## [Objective]
Repeat word for word the rows from the line containing "pink triangle: rotated 24 degrees clockwise" through the last of the rows, both included, and leave out the pictures.

--- START Supplied data ---

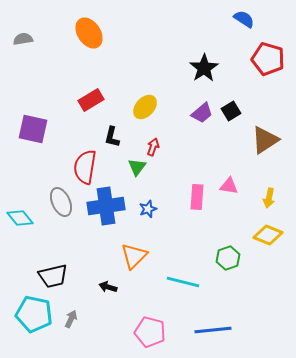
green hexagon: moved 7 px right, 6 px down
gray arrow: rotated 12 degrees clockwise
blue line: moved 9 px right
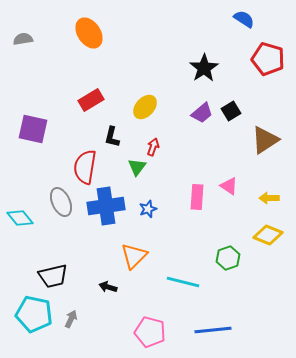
pink triangle: rotated 24 degrees clockwise
yellow arrow: rotated 78 degrees clockwise
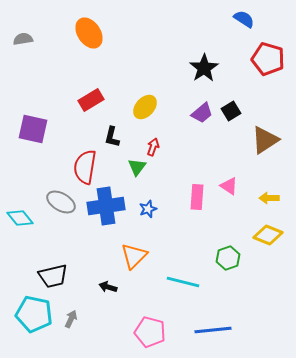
gray ellipse: rotated 36 degrees counterclockwise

--- END Supplied data ---

## [Output of the task]
pink triangle: rotated 24 degrees clockwise
yellow arrow: rotated 78 degrees clockwise
gray ellipse: rotated 36 degrees counterclockwise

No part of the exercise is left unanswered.